━━━━━ Available records ━━━━━

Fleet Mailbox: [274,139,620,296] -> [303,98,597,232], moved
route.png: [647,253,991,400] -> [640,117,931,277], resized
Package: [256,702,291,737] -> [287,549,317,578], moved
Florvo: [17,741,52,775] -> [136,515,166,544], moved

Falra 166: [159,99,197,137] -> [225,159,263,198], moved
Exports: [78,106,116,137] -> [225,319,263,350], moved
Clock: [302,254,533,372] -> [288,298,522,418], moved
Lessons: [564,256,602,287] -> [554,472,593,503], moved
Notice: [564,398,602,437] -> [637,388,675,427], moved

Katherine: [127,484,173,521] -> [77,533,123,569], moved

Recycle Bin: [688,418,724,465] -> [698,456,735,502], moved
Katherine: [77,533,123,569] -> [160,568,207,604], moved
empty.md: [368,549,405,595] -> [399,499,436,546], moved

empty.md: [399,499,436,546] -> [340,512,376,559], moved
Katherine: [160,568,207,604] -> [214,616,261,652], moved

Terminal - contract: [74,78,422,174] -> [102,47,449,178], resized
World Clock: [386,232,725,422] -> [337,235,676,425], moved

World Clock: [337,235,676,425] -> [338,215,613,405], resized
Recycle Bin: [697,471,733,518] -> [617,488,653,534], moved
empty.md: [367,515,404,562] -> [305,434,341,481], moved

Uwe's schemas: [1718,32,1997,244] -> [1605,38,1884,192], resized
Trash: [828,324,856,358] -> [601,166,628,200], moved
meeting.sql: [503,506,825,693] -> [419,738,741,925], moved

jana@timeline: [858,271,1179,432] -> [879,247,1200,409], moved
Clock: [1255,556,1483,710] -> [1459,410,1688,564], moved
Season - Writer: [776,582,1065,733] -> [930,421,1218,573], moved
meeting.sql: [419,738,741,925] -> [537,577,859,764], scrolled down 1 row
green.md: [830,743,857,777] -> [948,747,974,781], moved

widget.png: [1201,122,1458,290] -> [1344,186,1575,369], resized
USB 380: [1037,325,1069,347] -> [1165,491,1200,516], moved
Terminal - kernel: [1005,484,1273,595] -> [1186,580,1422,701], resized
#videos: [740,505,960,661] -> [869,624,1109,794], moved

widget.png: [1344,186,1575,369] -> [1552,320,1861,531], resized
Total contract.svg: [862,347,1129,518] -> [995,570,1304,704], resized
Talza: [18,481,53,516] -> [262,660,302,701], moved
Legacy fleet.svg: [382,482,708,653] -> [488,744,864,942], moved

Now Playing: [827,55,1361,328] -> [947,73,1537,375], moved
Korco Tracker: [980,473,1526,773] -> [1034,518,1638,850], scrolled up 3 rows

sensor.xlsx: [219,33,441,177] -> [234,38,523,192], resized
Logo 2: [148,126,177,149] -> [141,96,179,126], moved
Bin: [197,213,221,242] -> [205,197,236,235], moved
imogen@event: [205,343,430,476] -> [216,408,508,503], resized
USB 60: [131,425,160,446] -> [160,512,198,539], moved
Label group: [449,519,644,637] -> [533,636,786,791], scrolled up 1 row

━━━━━

# Problem:
Each entry above is to be transcribed exactly as it was written.

# Output:
Fleet Mailbox: [274,139,620,296] -> [303,98,597,232], moved
route.png: [647,253,991,400] -> [640,117,931,277], resized
Package: [256,702,291,737] -> [287,549,317,578], moved
Florvo: [17,741,52,775] -> [136,515,166,544], moved

Falra 166: [159,99,197,137] -> [225,159,263,198], moved
Exports: [78,106,116,137] -> [225,319,263,350], moved
Clock: [302,254,533,372] -> [288,298,522,418], moved
Lessons: [564,256,602,287] -> [554,472,593,503], moved
Notice: [564,398,602,437] -> [637,388,675,427], moved

Katherine: [127,484,173,521] -> [77,533,123,569], moved

Recycle Bin: [688,418,724,465] -> [698,456,735,502], moved
Katherine: [77,533,123,569] -> [160,568,207,604], moved
empty.md: [368,549,405,595] -> [399,499,436,546], moved

empty.md: [399,499,436,546] -> [340,512,376,559], moved
Katherine: [160,568,207,604] -> [214,616,261,652], moved

Terminal - contract: [74,78,422,174] -> [102,47,449,178], resized
World Clock: [386,232,725,422] -> [337,235,676,425], moved

World Clock: [337,235,676,425] -> [338,215,613,405], resized
Recycle Bin: [697,471,733,518] -> [617,488,653,534], moved
empty.md: [367,515,404,562] -> [305,434,341,481], moved

Uwe's schemas: [1718,32,1997,244] -> [1605,38,1884,192], resized
Trash: [828,324,856,358] -> [601,166,628,200], moved
meeting.sql: [503,506,825,693] -> [419,738,741,925], moved

jana@timeline: [858,271,1179,432] -> [879,247,1200,409], moved
Clock: [1255,556,1483,710] -> [1459,410,1688,564], moved
Season - Writer: [776,582,1065,733] -> [930,421,1218,573], moved
meeting.sql: [419,738,741,925] -> [537,577,859,764], scrolled down 1 row
green.md: [830,743,857,777] -> [948,747,974,781], moved

widget.png: [1201,122,1458,290] -> [1344,186,1575,369], resized
USB 380: [1037,325,1069,347] -> [1165,491,1200,516], moved
Terminal - kernel: [1005,484,1273,595] -> [1186,580,1422,701], resized
#videos: [740,505,960,661] -> [869,624,1109,794], moved

widget.png: [1344,186,1575,369] -> [1552,320,1861,531], resized
Total contract.svg: [862,347,1129,518] -> [995,570,1304,704], resized
Talza: [18,481,53,516] -> [262,660,302,701], moved
Legacy fleet.svg: [382,482,708,653] -> [488,744,864,942], moved

Now Playing: [827,55,1361,328] -> [947,73,1537,375], moved
Korco Tracker: [980,473,1526,773] -> [1034,518,1638,850], scrolled up 3 rows

sensor.xlsx: [219,33,441,177] -> [234,38,523,192], resized
Logo 2: [148,126,177,149] -> [141,96,179,126], moved
Bin: [197,213,221,242] -> [205,197,236,235], moved
imogen@event: [205,343,430,476] -> [216,408,508,503], resized
USB 60: [131,425,160,446] -> [160,512,198,539], moved
Label group: [449,519,644,637] -> [533,636,786,791], scrolled up 1 row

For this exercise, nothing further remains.